WHAT YOU NEED TO DO |
Give back an exact copy of the lines in the records below, from the line that has "cyan circle at" through the line that has "pink pentagon at", and nothing besides.

EXERCISE DATA |

--- START ---

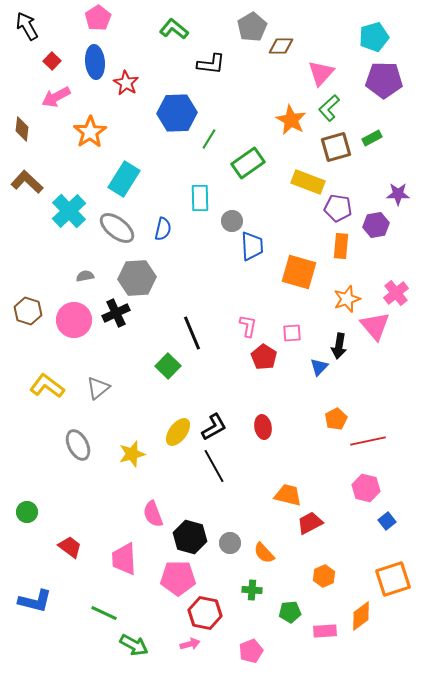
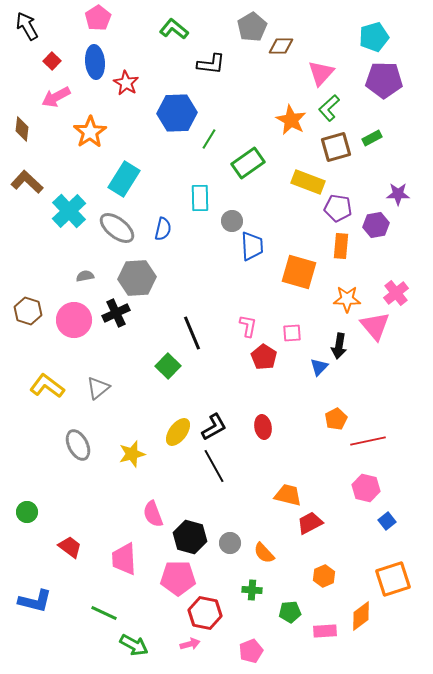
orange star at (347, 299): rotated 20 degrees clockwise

--- END ---
--- START ---

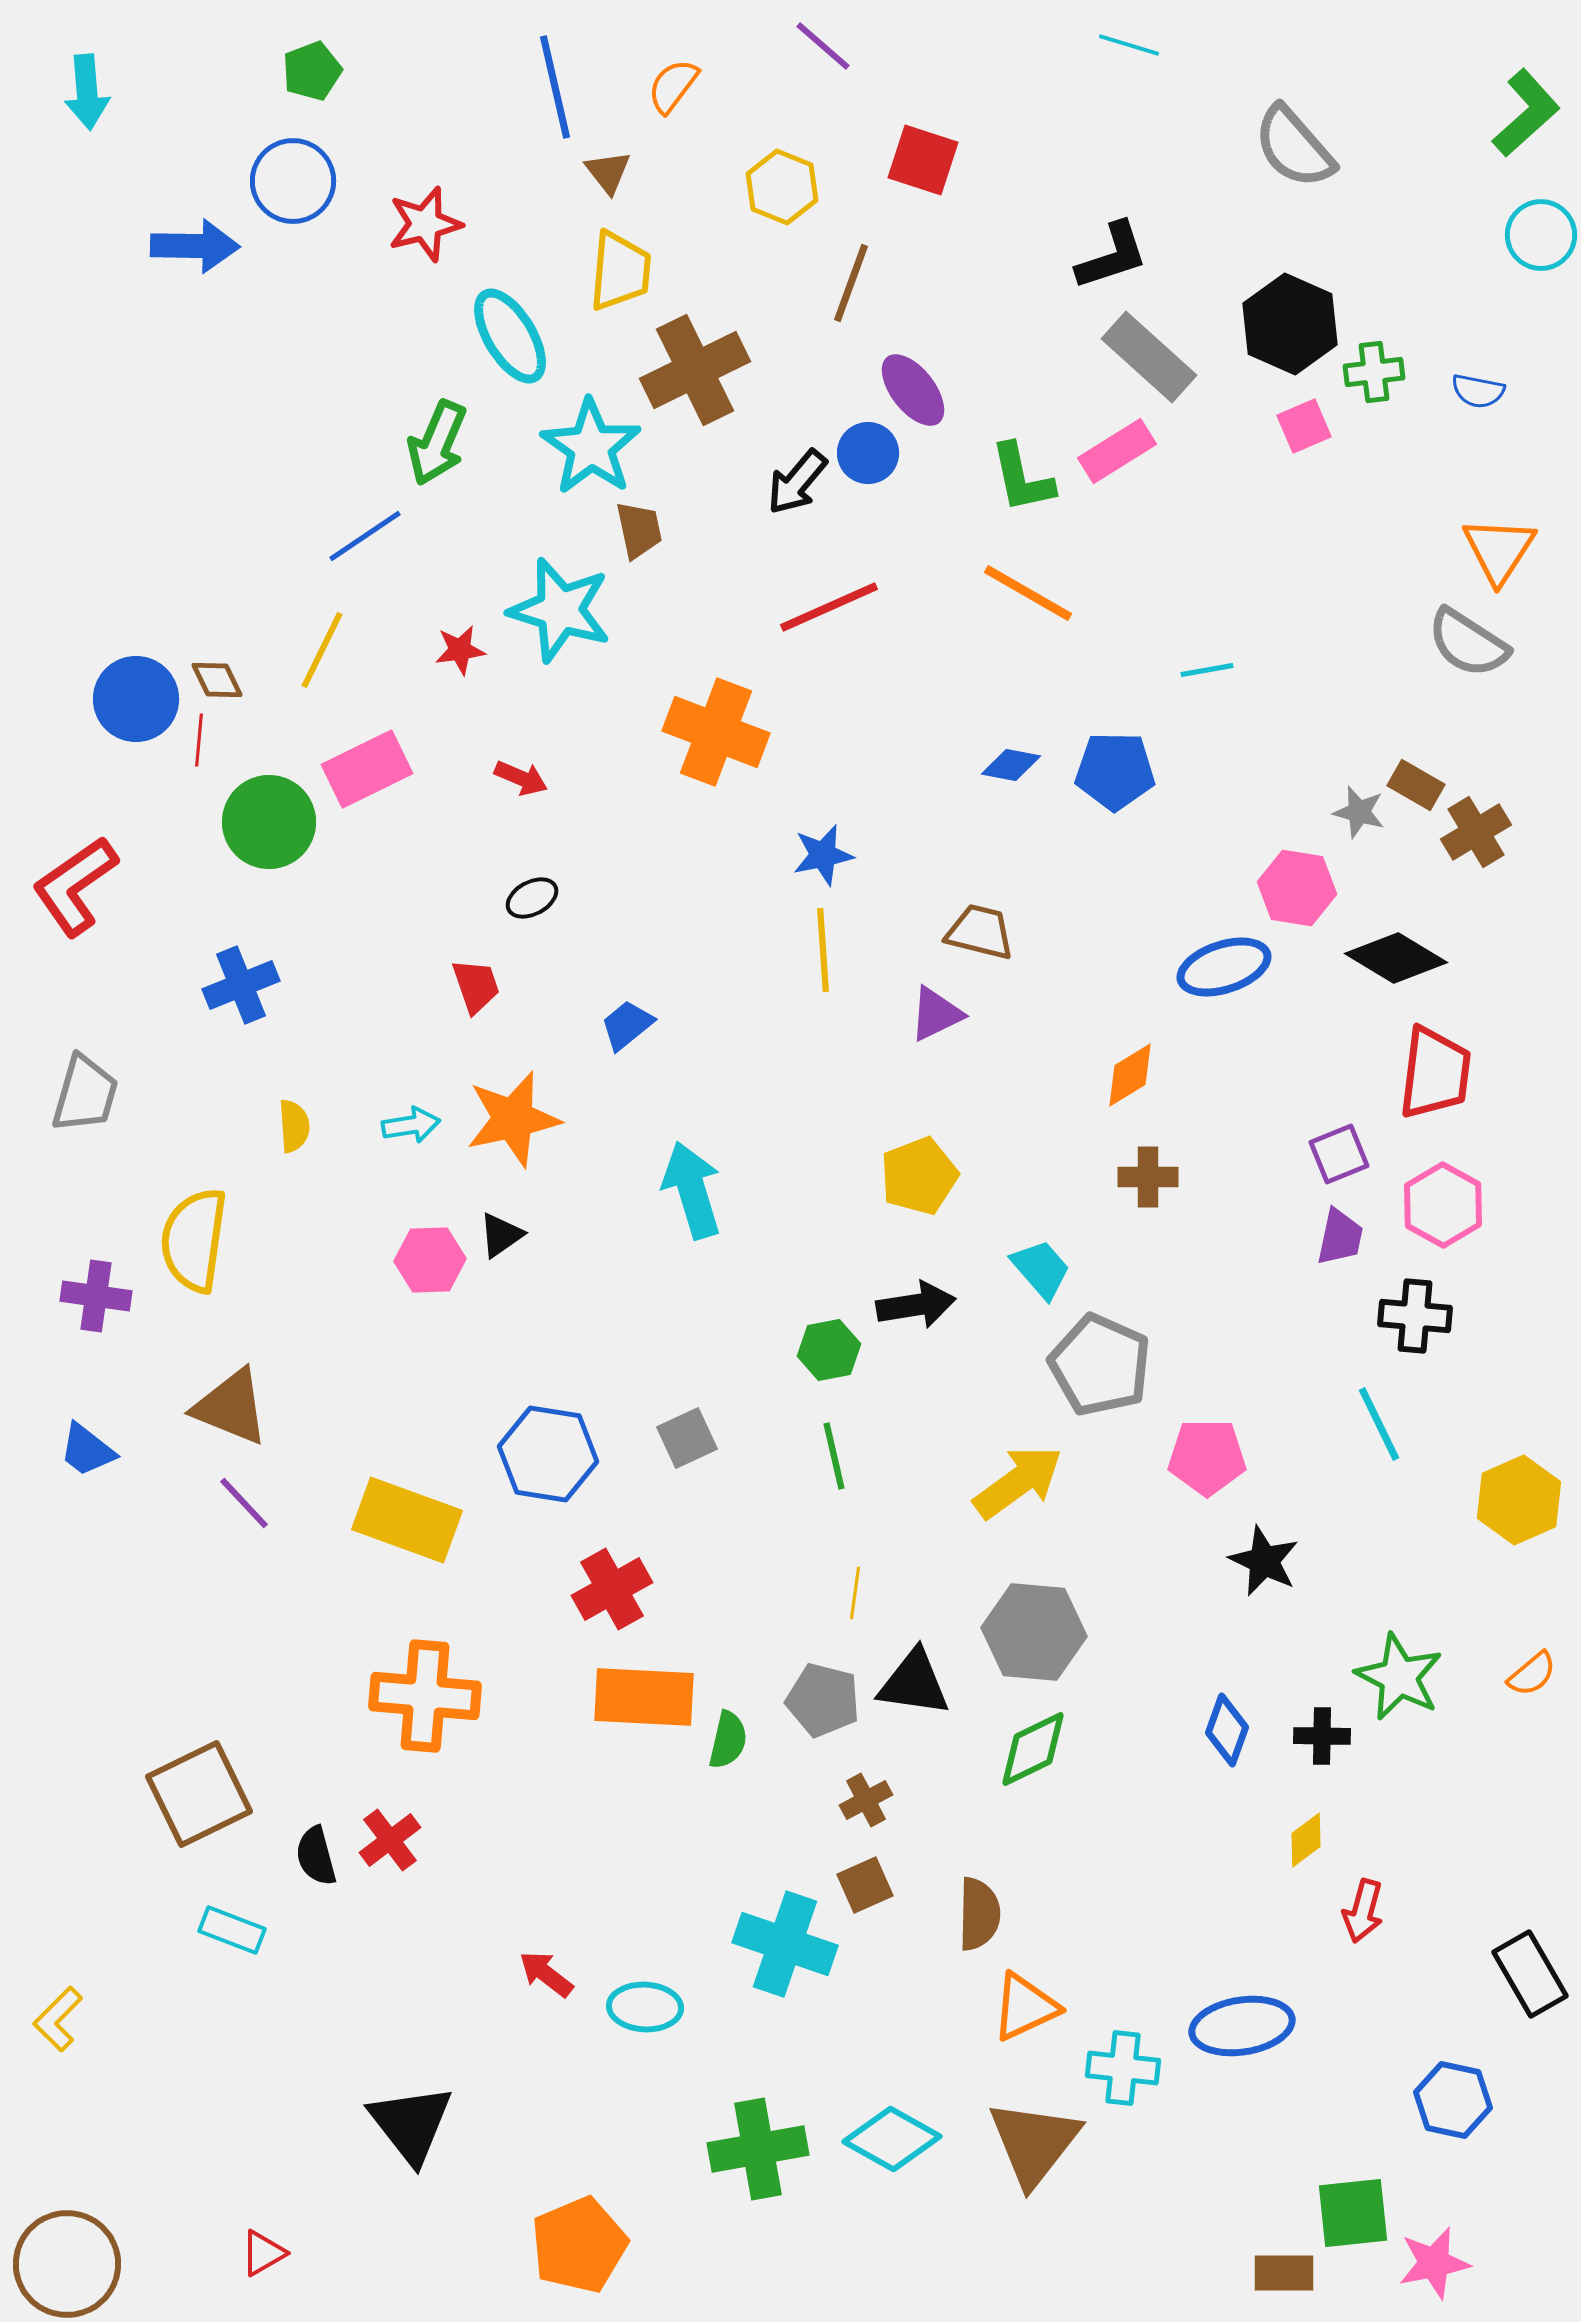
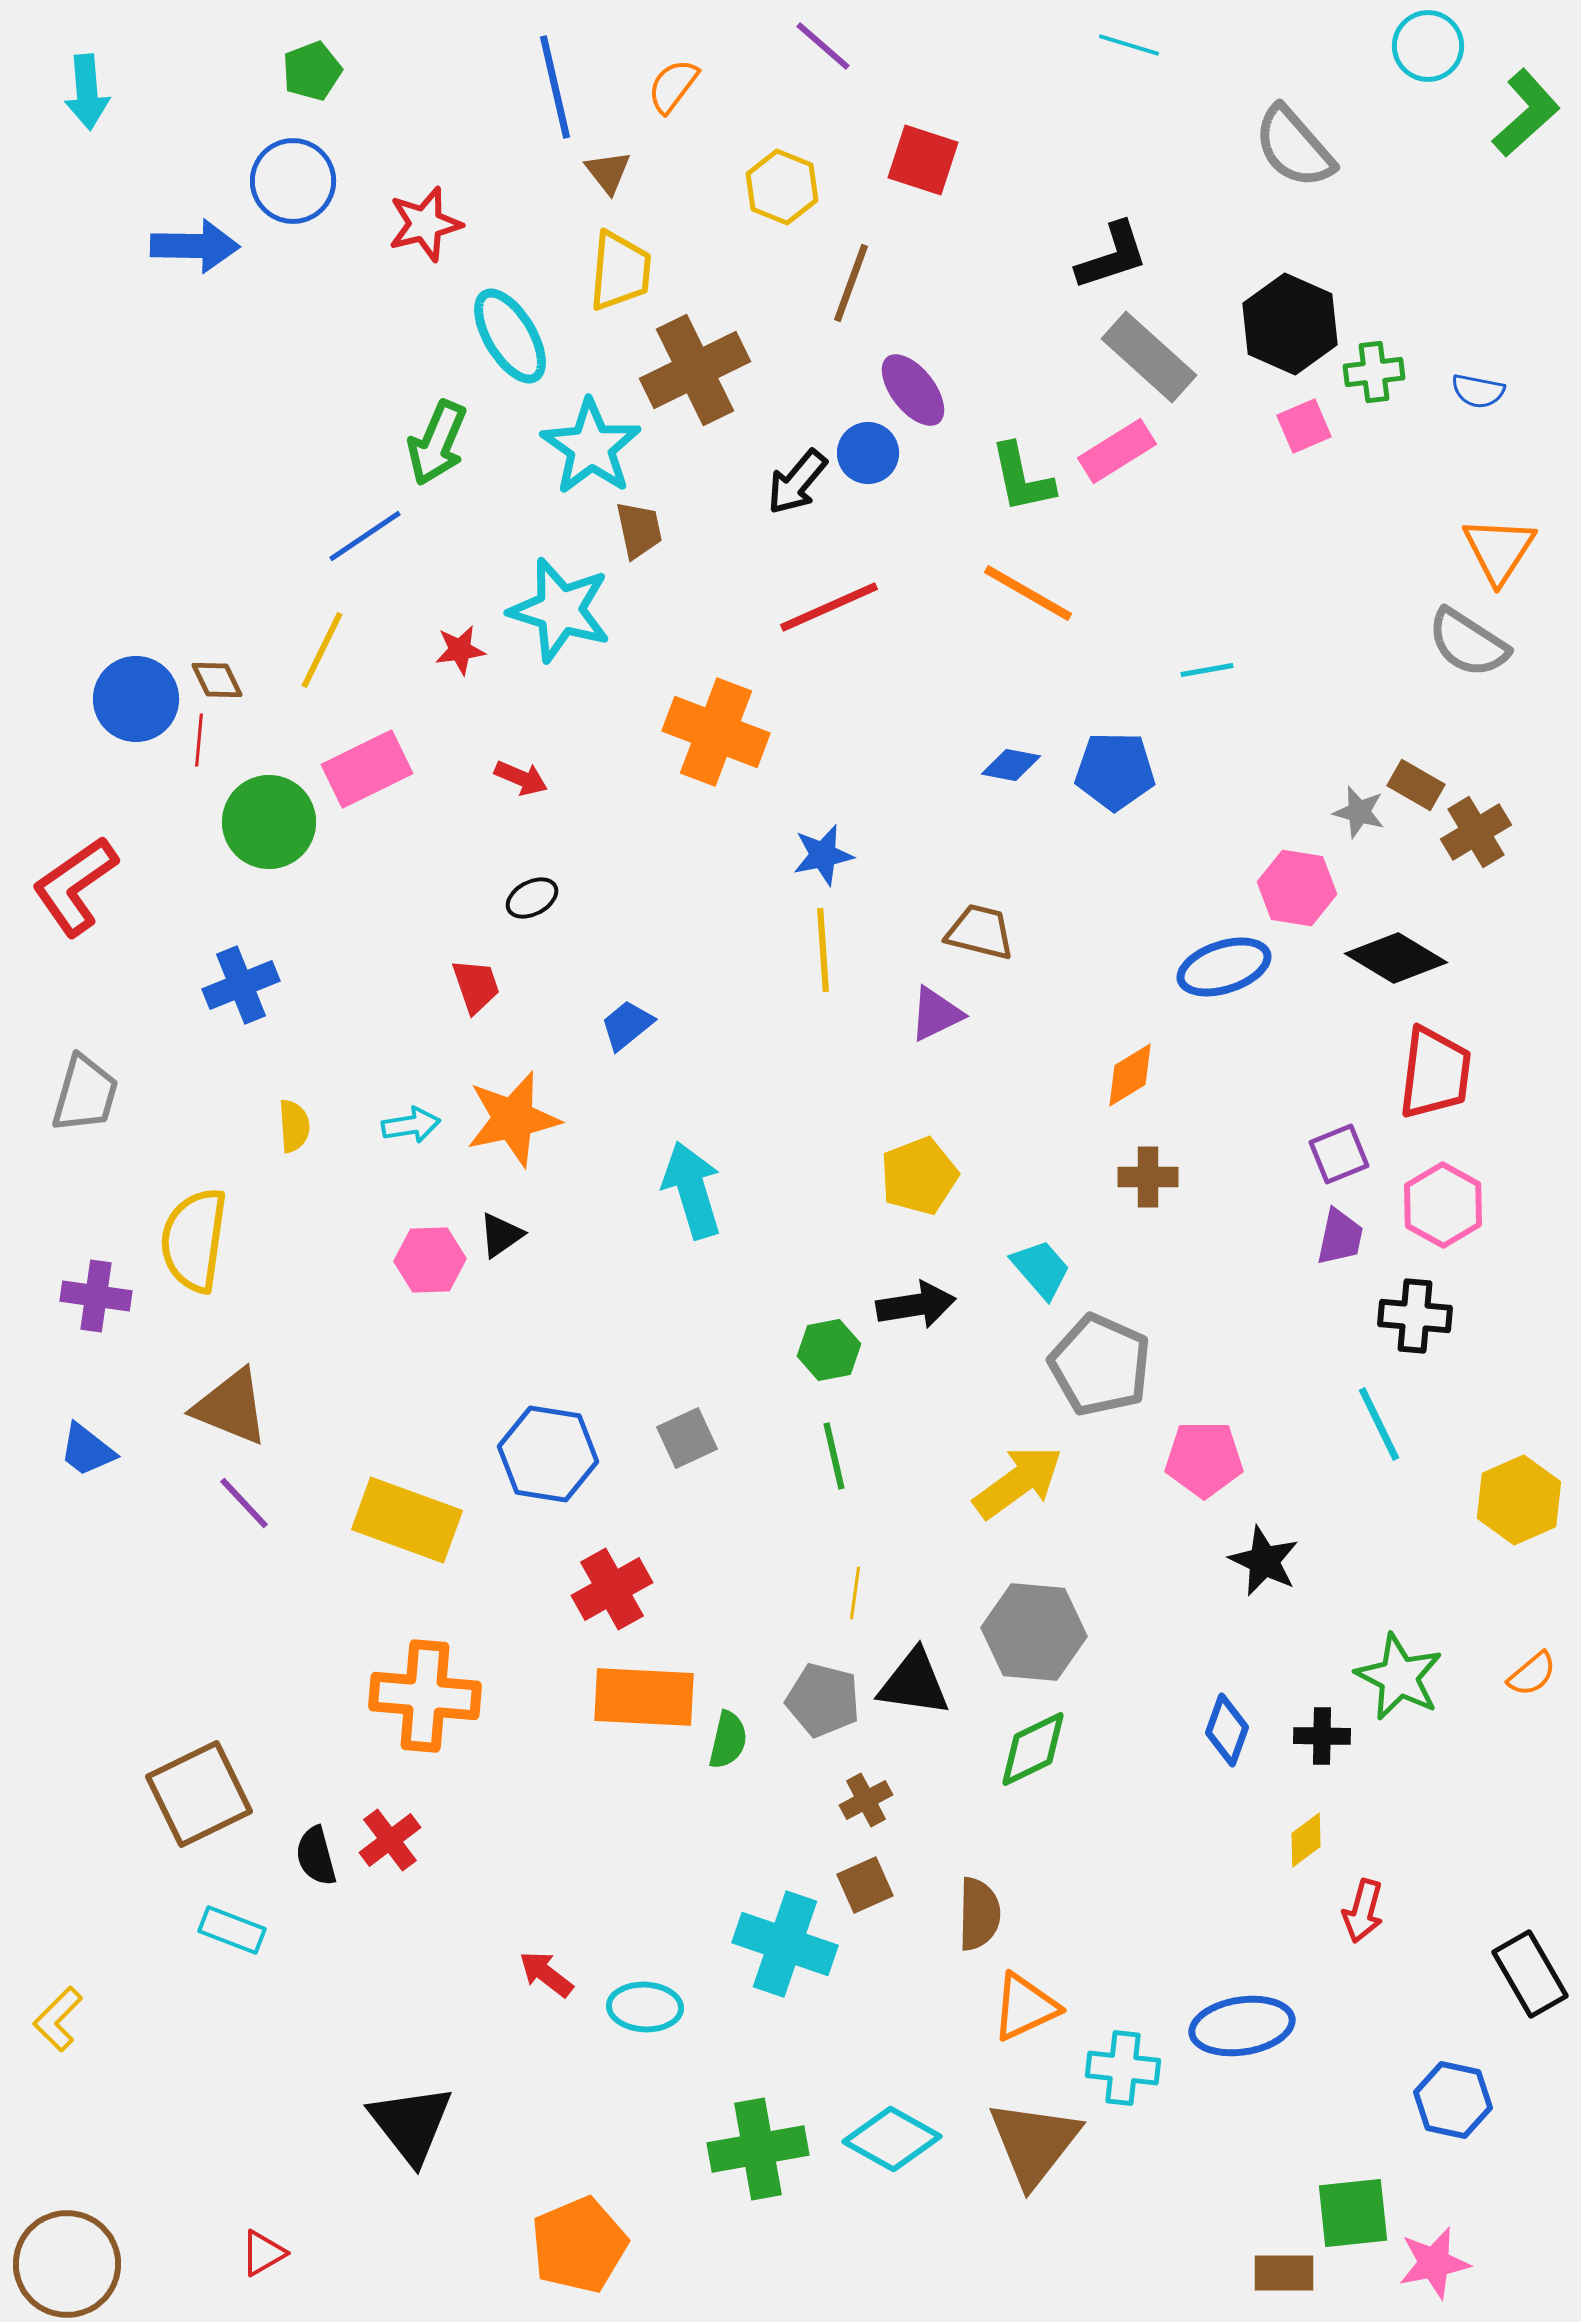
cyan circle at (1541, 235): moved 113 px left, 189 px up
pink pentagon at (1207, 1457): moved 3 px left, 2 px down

--- END ---
--- START ---

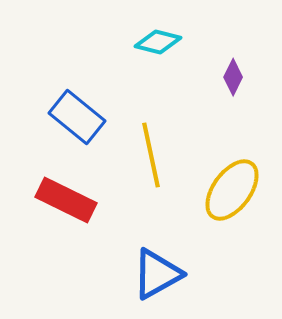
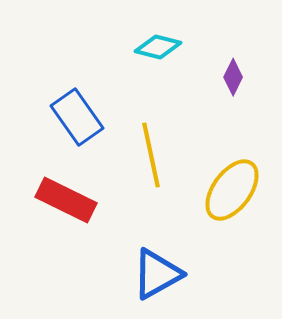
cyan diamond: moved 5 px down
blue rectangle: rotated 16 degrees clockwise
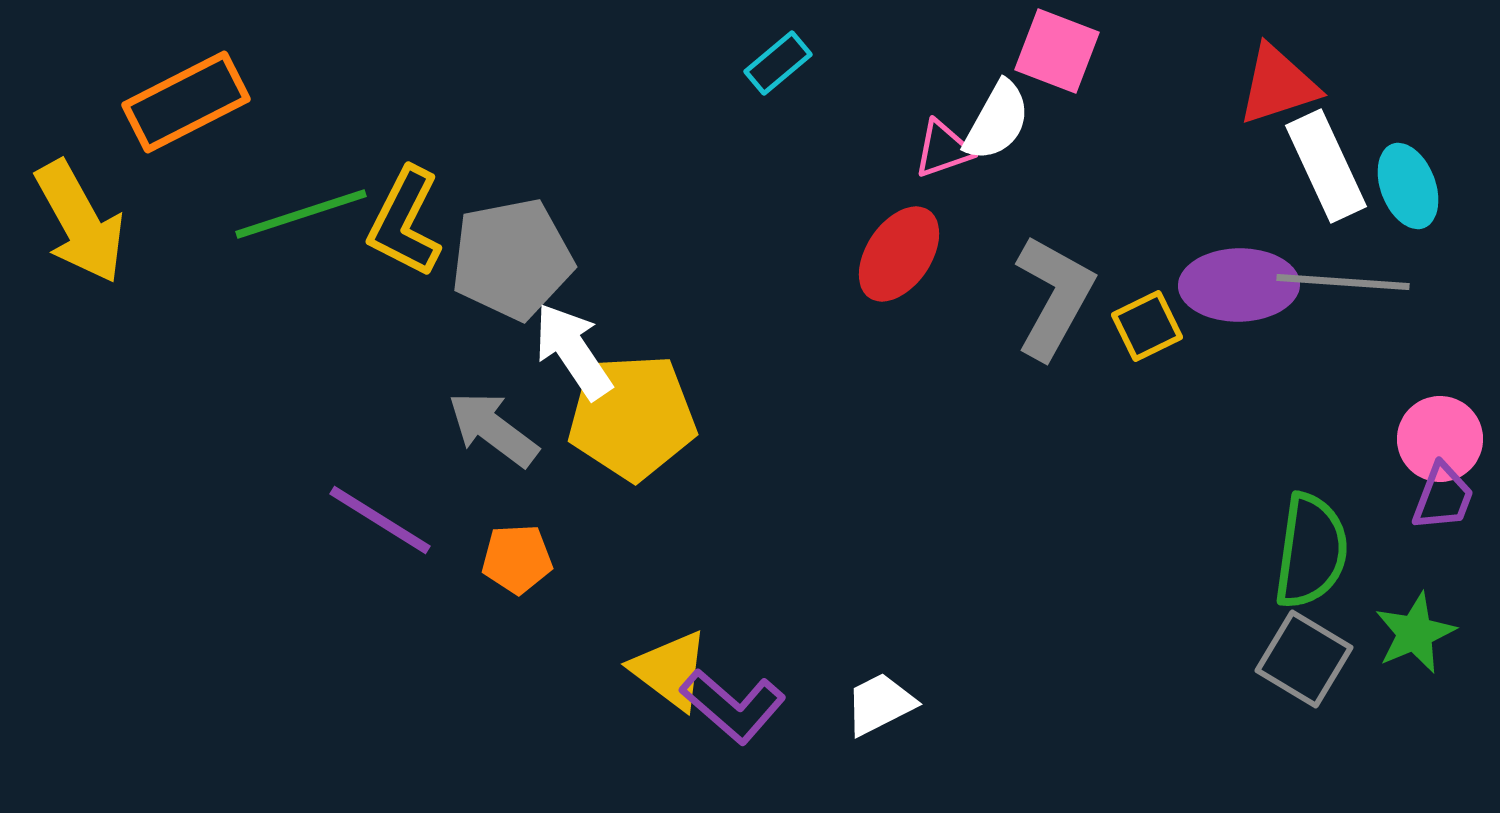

--- END ---

SOLUTION TO THE PROBLEM |
cyan circle at (1541, 235): moved 113 px left, 189 px up
pink pentagon at (1207, 1457): moved 3 px left, 2 px down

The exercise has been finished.